• GOAL OF THE EXERCISE
The reply should be an exact repeat of the listing, with no pictures in it.

• DATA EXCERPT
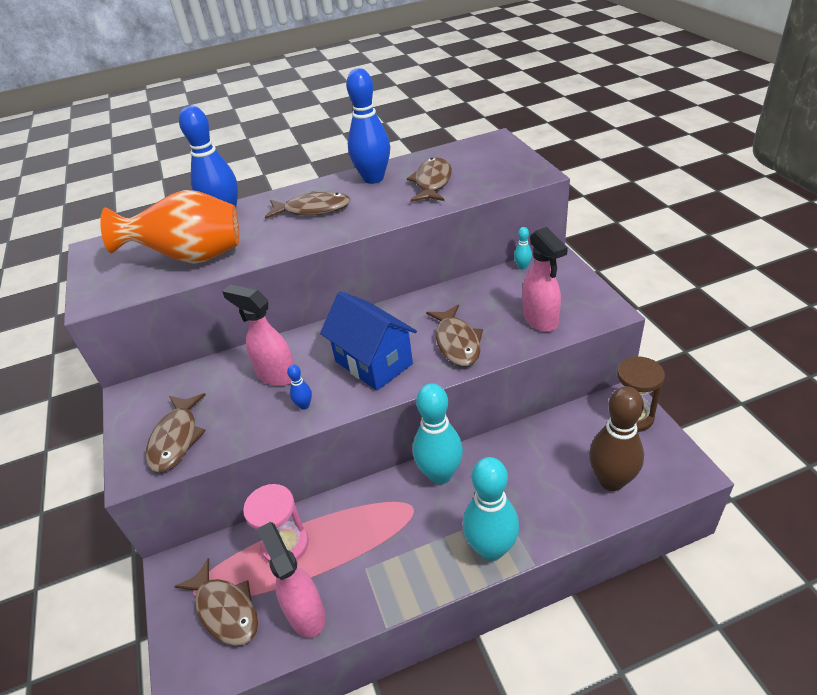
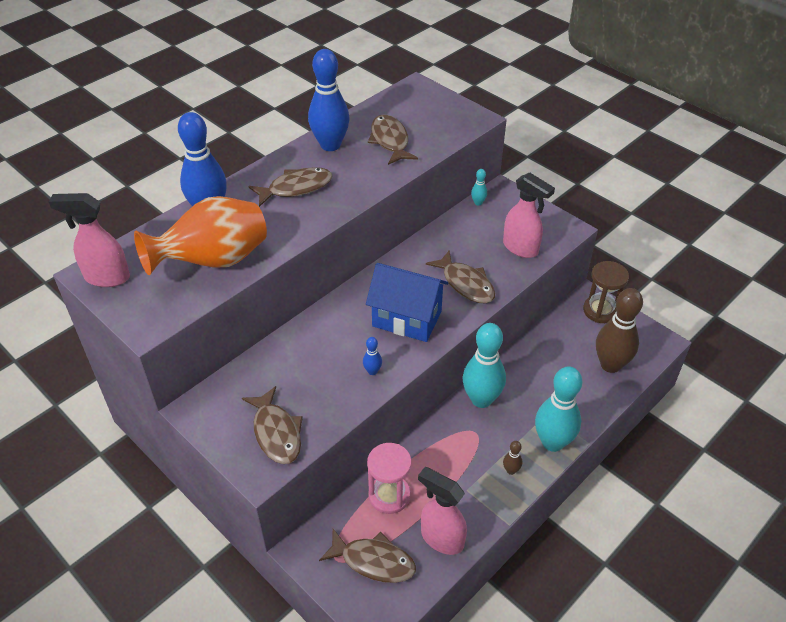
camera: 30 degrees left, 5 degrees up
(276, 375) = (326, 352): pink spray bottle -> pink spray bottle (106, 277)
(425, 564) = (511, 470): none -> brown bowling pin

• SOLUTION
camera: 30 degrees left, 5 degrees up
(276, 375) = (326, 352): pink spray bottle -> pink spray bottle (106, 277)
(425, 564) = (511, 470): none -> brown bowling pin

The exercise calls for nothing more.